- Activity -
Write out the data below exactly, from its first line to the line containing "The cobalt_free_weight at", that line included.

- Exercise materials -
•••••

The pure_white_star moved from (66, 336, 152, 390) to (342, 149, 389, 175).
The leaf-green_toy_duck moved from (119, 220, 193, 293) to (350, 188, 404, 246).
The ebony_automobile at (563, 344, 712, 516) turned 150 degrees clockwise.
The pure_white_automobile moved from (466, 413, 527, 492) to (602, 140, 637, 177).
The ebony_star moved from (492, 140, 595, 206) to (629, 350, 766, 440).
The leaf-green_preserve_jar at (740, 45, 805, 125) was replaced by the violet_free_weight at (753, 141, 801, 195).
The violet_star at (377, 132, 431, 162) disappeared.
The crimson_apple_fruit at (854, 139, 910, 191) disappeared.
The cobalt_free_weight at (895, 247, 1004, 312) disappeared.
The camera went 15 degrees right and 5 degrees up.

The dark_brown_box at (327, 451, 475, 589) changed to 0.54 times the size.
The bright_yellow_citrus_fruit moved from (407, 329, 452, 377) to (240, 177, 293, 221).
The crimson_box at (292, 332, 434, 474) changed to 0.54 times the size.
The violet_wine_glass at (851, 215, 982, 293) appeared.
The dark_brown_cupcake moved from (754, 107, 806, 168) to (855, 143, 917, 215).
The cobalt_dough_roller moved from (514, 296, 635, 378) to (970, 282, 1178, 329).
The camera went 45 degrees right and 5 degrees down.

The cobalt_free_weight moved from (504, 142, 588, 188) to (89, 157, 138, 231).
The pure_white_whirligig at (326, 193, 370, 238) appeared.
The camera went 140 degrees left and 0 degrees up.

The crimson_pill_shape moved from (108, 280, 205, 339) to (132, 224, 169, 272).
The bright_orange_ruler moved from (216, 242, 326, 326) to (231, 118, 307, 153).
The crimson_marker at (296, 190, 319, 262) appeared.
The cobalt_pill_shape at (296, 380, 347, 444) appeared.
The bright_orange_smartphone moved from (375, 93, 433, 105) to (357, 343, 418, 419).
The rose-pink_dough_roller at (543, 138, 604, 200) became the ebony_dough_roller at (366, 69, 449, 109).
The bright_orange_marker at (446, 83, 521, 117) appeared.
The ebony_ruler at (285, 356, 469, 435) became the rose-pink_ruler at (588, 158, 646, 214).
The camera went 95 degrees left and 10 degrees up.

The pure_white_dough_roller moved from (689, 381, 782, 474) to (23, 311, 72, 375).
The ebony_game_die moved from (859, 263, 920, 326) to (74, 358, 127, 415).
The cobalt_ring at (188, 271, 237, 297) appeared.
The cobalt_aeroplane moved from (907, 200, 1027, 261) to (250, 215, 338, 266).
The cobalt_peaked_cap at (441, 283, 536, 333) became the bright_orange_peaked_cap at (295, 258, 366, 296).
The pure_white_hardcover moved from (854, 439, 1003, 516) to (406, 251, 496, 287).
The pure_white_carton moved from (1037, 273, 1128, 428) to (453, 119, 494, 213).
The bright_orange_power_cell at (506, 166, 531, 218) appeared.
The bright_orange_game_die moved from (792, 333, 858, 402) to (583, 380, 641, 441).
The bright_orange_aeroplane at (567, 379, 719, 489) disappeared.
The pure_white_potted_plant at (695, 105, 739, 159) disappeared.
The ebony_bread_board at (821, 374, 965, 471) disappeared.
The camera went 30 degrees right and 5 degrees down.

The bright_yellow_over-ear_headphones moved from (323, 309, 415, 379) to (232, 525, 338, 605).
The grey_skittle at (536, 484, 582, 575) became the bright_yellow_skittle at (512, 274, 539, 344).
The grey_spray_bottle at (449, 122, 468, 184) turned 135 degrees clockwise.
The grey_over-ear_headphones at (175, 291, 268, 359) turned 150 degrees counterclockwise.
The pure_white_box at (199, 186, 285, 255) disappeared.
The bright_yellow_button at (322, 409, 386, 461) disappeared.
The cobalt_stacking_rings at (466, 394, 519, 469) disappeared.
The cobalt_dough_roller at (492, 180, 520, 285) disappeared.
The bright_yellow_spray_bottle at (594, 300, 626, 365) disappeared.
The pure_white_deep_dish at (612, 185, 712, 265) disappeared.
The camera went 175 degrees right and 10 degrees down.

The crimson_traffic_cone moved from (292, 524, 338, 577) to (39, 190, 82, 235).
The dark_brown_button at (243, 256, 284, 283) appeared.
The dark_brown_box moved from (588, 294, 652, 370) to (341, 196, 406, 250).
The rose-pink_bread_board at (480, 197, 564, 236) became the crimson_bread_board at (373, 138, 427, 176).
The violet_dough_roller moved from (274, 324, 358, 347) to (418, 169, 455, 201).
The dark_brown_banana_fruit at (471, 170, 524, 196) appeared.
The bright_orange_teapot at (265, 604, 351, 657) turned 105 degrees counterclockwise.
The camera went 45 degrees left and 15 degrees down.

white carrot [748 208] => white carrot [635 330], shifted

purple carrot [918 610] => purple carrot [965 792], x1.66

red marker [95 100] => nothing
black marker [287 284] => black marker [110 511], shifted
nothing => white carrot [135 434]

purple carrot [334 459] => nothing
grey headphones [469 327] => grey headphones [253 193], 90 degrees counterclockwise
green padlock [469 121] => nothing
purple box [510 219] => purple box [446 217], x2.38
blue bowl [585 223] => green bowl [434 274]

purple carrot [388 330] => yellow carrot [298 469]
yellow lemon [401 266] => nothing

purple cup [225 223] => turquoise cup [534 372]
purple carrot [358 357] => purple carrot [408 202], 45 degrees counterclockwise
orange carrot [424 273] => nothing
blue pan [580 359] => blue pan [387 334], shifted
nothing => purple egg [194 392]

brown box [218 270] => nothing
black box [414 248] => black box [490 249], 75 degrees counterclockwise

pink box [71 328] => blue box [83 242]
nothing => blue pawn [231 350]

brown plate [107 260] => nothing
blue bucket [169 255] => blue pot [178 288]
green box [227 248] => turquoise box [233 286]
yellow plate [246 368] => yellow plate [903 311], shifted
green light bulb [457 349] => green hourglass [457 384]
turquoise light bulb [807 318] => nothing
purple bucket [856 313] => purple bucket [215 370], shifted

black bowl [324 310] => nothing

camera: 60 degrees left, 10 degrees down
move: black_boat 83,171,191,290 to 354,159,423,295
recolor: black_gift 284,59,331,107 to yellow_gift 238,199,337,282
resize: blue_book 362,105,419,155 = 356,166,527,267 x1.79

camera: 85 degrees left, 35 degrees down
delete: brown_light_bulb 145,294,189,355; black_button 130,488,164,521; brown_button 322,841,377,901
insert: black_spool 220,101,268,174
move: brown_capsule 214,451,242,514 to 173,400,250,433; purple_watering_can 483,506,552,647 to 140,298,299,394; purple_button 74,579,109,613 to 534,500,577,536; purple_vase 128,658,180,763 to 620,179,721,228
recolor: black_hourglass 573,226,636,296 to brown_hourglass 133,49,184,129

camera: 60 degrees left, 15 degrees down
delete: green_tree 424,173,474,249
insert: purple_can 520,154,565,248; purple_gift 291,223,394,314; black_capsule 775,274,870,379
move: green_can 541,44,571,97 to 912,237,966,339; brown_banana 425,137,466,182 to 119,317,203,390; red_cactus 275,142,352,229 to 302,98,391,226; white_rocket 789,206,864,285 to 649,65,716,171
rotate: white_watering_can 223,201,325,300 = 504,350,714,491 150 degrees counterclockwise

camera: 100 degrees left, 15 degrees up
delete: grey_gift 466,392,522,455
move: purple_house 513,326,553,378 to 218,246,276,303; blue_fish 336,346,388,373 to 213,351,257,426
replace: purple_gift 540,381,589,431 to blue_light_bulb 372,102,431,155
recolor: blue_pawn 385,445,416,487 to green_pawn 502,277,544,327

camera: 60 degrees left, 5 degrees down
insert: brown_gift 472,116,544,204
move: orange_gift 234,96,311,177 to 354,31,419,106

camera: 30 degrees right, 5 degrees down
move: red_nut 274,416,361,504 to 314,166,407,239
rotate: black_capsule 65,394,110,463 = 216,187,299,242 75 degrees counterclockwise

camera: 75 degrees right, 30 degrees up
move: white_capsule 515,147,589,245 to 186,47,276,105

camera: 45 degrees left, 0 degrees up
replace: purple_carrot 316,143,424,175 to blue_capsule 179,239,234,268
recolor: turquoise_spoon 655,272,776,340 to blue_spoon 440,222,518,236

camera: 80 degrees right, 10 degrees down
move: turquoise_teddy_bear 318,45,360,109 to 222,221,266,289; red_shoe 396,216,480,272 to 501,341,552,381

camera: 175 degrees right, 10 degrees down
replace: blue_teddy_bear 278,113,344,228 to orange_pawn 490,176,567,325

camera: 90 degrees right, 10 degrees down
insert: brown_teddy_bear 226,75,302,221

•••••

- Written answer -
The pure_white_star moved from (66, 336, 152, 390) to (342, 149, 389, 175).
The leaf-green_toy_duck moved from (119, 220, 193, 293) to (350, 188, 404, 246).
The ebony_automobile at (563, 344, 712, 516) turned 150 degrees clockwise.
The pure_white_automobile moved from (466, 413, 527, 492) to (602, 140, 637, 177).
The ebony_star moved from (492, 140, 595, 206) to (629, 350, 766, 440).
The leaf-green_preserve_jar at (740, 45, 805, 125) was replaced by the violet_free_weight at (753, 141, 801, 195).
The violet_star at (377, 132, 431, 162) disappeared.
The crimson_apple_fruit at (854, 139, 910, 191) disappeared.
The cobalt_free_weight at (895, 247, 1004, 312) disappeared.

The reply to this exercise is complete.